(WORK ITEM)
From the data below, set down exactly the lines between the one holding "truskawka/biały (1st from" and the one holding "none -> kalkulator/różowy", inclusive, and no others.

(RECORDS PROVIDED)
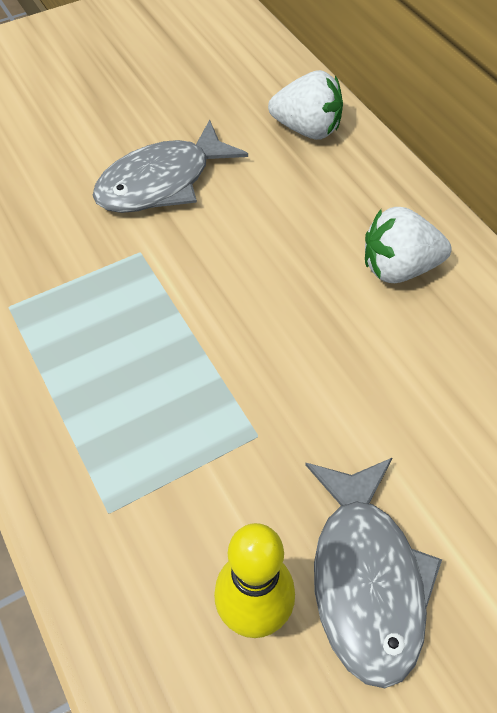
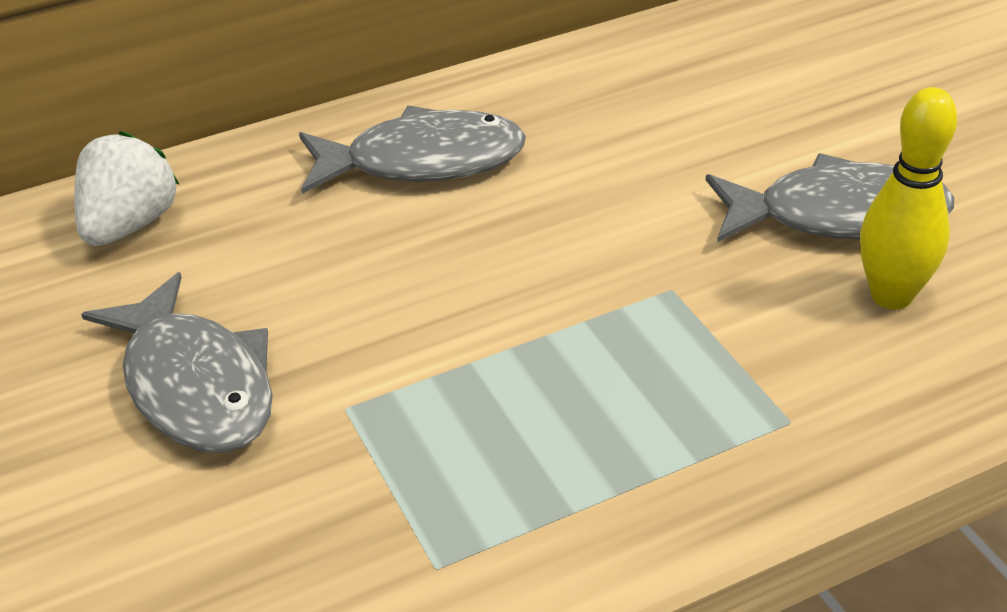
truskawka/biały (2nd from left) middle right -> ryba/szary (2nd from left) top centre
* * *
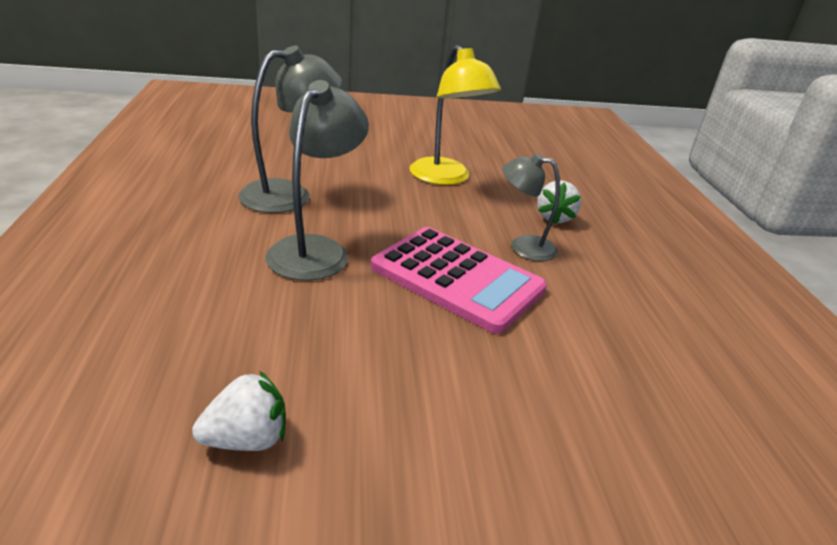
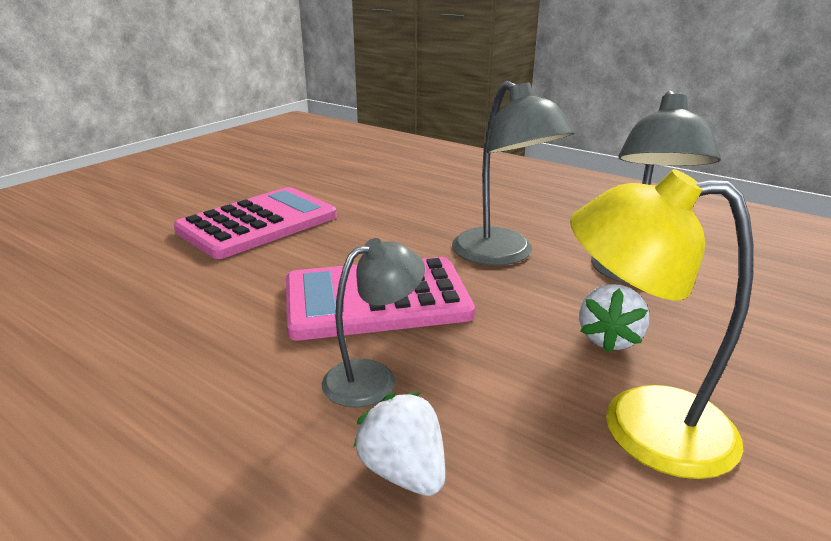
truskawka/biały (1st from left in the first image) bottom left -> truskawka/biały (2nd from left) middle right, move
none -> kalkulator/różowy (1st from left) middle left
---
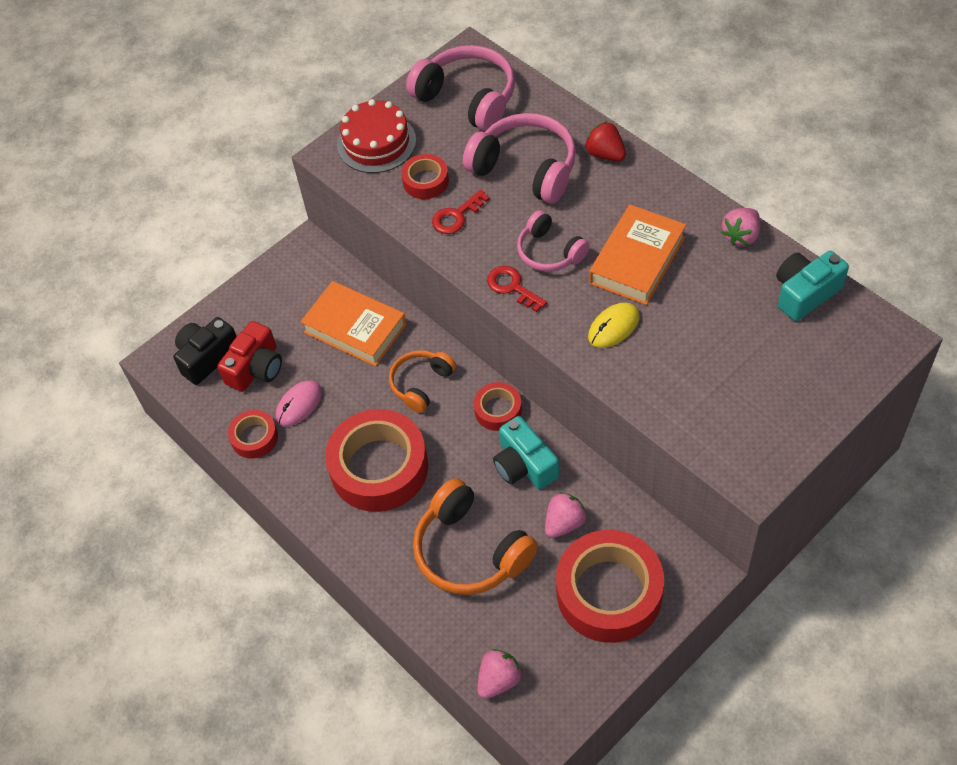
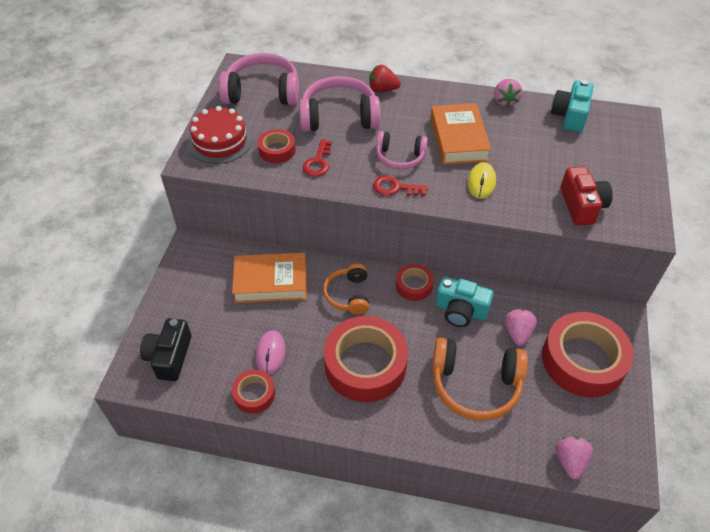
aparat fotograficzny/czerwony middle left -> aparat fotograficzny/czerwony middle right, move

(EXERCISE RESPONSE)
truskawka/biały (1st from left in the first image) bottom left -> truskawka/biały (2nd from left) middle right, move
none -> kalkulator/różowy (1st from left) middle left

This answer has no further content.